_Task requirements_:
An exact transcript is needed of the material below, beginning at the line that contains "camera: 115 degrees left, 5 degrees down" and continuing through its last line; nothing else should appear.

_Information given_:
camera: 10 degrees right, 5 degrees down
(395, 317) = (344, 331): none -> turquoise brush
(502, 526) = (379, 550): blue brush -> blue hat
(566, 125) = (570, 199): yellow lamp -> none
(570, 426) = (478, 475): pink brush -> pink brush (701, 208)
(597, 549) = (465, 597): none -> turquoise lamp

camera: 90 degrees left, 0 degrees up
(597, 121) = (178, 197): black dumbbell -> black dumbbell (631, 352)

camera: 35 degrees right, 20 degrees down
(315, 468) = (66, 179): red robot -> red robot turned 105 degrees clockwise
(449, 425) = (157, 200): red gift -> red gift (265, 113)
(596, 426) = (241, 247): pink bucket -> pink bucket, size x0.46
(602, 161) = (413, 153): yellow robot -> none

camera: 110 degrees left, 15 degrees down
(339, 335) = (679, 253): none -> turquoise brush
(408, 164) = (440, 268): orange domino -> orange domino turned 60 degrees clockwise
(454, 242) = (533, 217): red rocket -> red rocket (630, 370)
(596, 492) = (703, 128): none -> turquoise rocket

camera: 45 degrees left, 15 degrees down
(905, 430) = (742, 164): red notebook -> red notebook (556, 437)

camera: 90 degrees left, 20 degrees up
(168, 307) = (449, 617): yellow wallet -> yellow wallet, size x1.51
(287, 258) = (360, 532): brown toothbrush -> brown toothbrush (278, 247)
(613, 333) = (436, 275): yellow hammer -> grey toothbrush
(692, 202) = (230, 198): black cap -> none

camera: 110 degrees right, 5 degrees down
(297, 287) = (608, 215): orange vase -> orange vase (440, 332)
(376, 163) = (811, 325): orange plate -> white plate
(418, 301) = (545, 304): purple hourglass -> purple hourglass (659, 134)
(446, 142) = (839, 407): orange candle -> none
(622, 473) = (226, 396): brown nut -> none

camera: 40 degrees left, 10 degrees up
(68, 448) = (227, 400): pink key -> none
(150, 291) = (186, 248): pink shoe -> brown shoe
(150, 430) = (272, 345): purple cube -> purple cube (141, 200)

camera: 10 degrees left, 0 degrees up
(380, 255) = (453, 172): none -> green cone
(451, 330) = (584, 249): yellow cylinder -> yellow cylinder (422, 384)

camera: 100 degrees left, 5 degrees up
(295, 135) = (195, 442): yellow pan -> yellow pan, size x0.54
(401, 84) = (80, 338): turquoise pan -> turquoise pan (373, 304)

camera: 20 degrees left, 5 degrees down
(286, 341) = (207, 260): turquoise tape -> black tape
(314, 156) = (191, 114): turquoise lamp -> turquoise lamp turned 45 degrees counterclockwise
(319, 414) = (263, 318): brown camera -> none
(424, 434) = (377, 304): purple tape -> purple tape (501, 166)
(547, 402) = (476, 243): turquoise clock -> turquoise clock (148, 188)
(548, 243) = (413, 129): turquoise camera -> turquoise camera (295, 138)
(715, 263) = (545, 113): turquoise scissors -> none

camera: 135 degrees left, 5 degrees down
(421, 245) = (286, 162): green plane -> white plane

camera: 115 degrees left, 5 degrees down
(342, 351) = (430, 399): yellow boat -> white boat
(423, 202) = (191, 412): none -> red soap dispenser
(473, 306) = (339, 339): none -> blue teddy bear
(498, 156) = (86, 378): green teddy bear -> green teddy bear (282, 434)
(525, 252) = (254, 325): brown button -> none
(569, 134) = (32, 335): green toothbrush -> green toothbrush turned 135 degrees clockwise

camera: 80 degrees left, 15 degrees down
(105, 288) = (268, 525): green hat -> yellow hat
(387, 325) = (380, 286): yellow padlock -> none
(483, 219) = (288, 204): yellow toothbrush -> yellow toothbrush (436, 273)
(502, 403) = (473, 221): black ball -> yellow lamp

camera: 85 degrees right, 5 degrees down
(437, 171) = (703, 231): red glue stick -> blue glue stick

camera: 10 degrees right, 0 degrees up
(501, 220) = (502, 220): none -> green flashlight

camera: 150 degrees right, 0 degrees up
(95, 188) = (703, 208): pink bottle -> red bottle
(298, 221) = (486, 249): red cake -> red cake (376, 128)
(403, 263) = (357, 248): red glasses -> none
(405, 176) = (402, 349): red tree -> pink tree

_Completed exercise_:
camera: 115 degrees left, 5 degrees down
(342, 351) = (430, 399): yellow boat -> white boat
(423, 202) = (191, 412): none -> red soap dispenser
(473, 306) = (339, 339): none -> blue teddy bear
(498, 156) = (86, 378): green teddy bear -> green teddy bear (282, 434)
(525, 252) = (254, 325): brown button -> none
(569, 134) = (32, 335): green toothbrush -> green toothbrush turned 135 degrees clockwise

camera: 80 degrees left, 15 degrees down
(105, 288) = (268, 525): green hat -> yellow hat
(387, 325) = (380, 286): yellow padlock -> none
(483, 219) = (288, 204): yellow toothbrush -> yellow toothbrush (436, 273)
(502, 403) = (473, 221): black ball -> yellow lamp

camera: 85 degrees right, 5 degrees down
(437, 171) = (703, 231): red glue stick -> blue glue stick

camera: 10 degrees right, 0 degrees up
(501, 220) = (502, 220): none -> green flashlight

camera: 150 degrees right, 0 degrees up
(95, 188) = (703, 208): pink bottle -> red bottle
(298, 221) = (486, 249): red cake -> red cake (376, 128)
(403, 263) = (357, 248): red glasses -> none
(405, 176) = (402, 349): red tree -> pink tree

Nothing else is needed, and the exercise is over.